Please filter the listing for the string "black" and copy each matching line.

DATA TO USE:
++++++++++
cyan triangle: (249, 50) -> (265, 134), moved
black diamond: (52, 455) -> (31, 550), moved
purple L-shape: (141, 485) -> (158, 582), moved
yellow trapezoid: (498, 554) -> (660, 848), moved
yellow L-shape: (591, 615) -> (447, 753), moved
++++++++++
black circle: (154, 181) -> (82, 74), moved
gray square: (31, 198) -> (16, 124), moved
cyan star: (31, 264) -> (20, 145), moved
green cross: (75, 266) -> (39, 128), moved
++++++++++
FINISHED TASK:
black diamond: (52, 455) -> (31, 550), moved
black circle: (154, 181) -> (82, 74), moved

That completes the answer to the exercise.